*** Given information ***

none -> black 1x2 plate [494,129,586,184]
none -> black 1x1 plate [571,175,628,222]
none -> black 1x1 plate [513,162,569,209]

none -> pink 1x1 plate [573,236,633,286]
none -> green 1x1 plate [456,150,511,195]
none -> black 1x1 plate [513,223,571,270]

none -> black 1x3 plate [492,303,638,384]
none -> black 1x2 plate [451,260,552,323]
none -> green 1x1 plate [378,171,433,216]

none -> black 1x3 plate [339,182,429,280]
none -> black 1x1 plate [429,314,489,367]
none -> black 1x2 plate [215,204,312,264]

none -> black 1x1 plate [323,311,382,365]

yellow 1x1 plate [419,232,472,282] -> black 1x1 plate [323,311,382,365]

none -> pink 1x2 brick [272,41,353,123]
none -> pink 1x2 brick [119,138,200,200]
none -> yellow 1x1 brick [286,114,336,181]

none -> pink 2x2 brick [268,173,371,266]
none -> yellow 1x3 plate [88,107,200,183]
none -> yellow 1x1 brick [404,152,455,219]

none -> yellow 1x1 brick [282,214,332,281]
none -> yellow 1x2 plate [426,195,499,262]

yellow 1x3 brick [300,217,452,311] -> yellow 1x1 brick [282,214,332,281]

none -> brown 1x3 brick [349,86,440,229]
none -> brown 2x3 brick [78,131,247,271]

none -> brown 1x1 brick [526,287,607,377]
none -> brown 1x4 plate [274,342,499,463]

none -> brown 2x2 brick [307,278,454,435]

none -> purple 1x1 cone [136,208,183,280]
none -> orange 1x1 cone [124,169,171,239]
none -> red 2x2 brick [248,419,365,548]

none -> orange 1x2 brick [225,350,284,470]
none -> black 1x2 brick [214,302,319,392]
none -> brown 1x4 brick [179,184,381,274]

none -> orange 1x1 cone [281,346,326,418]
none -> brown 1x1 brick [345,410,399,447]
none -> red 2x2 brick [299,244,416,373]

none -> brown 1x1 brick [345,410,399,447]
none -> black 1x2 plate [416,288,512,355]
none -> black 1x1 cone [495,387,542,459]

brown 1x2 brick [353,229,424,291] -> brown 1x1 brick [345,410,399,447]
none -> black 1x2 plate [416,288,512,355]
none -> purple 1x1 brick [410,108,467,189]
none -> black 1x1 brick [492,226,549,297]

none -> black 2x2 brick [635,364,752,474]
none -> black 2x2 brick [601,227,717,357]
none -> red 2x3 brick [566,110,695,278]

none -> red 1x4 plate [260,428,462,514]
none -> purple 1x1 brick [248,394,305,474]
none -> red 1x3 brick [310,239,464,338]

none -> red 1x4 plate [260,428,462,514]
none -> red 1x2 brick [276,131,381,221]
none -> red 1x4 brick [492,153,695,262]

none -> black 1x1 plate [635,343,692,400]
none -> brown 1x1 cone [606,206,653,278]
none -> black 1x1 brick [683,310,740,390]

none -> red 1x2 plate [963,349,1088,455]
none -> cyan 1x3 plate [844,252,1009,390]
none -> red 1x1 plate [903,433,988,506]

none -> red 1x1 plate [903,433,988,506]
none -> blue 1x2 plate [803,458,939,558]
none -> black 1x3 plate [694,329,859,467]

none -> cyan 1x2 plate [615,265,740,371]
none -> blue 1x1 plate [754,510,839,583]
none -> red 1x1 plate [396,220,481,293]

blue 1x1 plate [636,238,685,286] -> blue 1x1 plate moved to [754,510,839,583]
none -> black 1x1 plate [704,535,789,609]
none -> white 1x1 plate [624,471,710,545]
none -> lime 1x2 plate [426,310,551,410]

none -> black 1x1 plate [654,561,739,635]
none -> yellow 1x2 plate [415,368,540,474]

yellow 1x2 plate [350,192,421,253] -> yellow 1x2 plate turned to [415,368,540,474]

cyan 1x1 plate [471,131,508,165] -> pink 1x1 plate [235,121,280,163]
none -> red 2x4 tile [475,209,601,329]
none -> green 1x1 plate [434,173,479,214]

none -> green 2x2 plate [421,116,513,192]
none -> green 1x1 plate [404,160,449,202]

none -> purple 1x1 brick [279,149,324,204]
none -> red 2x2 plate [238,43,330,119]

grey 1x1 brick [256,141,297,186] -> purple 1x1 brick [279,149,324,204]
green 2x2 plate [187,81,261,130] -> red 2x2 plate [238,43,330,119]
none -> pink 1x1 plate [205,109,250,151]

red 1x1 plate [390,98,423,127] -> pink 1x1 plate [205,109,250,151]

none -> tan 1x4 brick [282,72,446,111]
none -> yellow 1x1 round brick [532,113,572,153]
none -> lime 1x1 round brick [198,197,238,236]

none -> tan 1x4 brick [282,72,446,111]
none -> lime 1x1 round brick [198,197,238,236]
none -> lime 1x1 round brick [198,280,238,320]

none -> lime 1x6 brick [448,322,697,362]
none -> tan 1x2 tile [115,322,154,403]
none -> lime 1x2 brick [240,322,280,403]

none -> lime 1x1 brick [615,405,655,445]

*** End of Given information ***

Would you copy, unchanged, the stretch of the records above that begins at the line containing "none -> black 1x1 plate [513,162,569,209]" and ends at the line containing "none -> pink 1x2 brick [272,41,353,123]", and only that?

Answer to this problem
none -> black 1x1 plate [513,162,569,209]

none -> pink 1x1 plate [573,236,633,286]
none -> green 1x1 plate [456,150,511,195]
none -> black 1x1 plate [513,223,571,270]

none -> black 1x3 plate [492,303,638,384]
none -> black 1x2 plate [451,260,552,323]
none -> green 1x1 plate [378,171,433,216]

none -> black 1x3 plate [339,182,429,280]
none -> black 1x1 plate [429,314,489,367]
none -> black 1x2 plate [215,204,312,264]

none -> black 1x1 plate [323,311,382,365]

yellow 1x1 plate [419,232,472,282] -> black 1x1 plate [323,311,382,365]

none -> pink 1x2 brick [272,41,353,123]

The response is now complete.